-- EXERCISE --
Each line in the data must be reproduced as written, except for any picture.

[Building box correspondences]
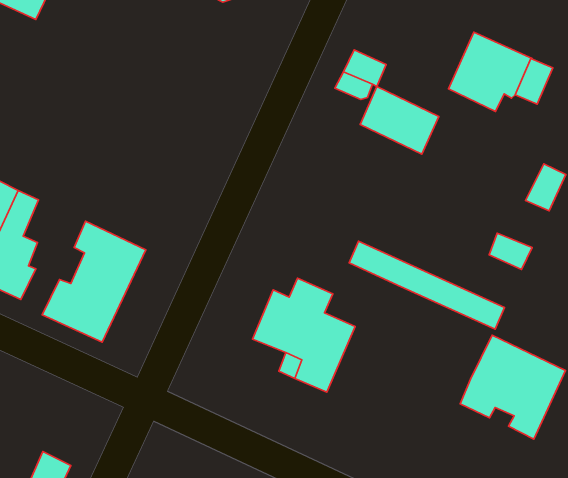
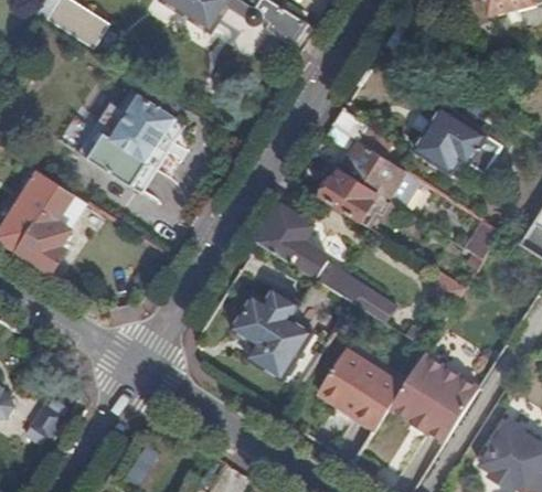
building: none -> [319,169,391,226]
building: none -> [256,205,312,263]
building: [42,221,146,342] -> [84,88,174,188]
building: none -> [317,350,401,428]

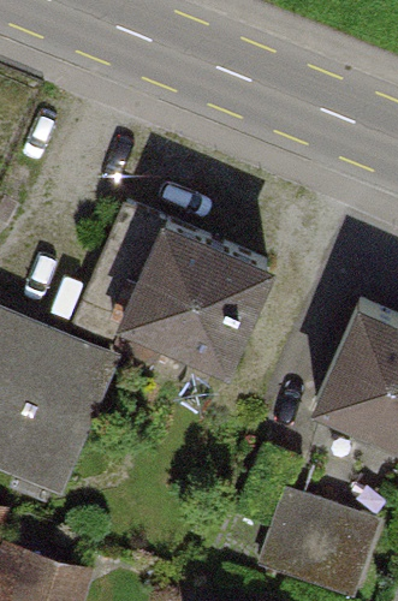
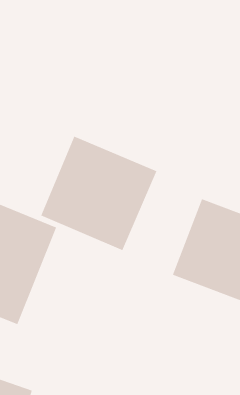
building: [272,487,385,591] -> none

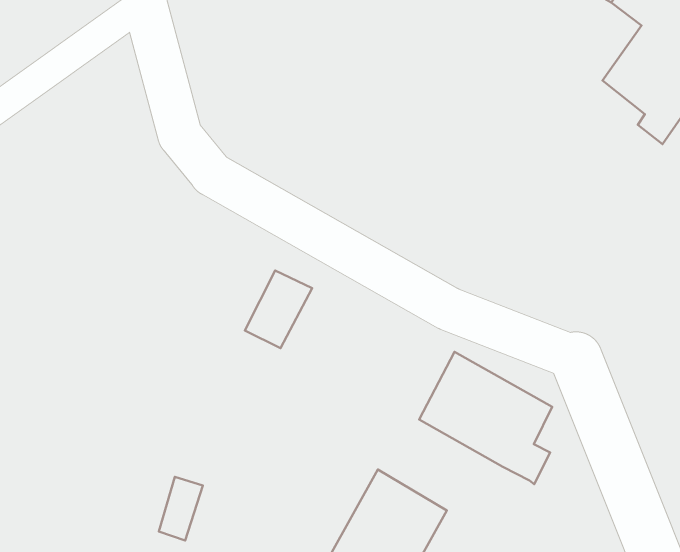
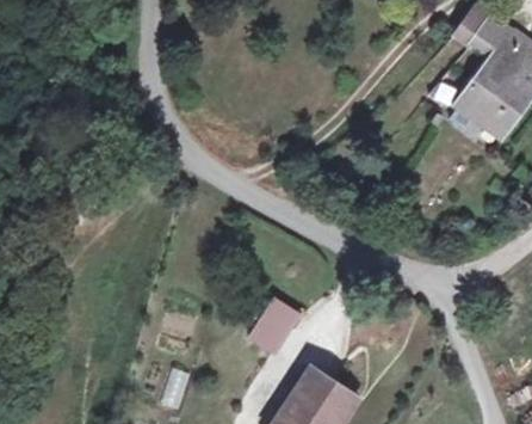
building: [245,270,312,348] -> [252,299,297,351]
building: [419,352,552,484] -> none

-- EXERCISE RESPONSE --
building: none -> [319,169,391,226]
building: none -> [256,205,312,263]
building: [42,221,146,342] -> [84,88,174,188]
building: none -> [317,350,401,428]

building: [272,487,385,591] -> none

building: [245,270,312,348] -> [252,299,297,351]
building: [419,352,552,484] -> none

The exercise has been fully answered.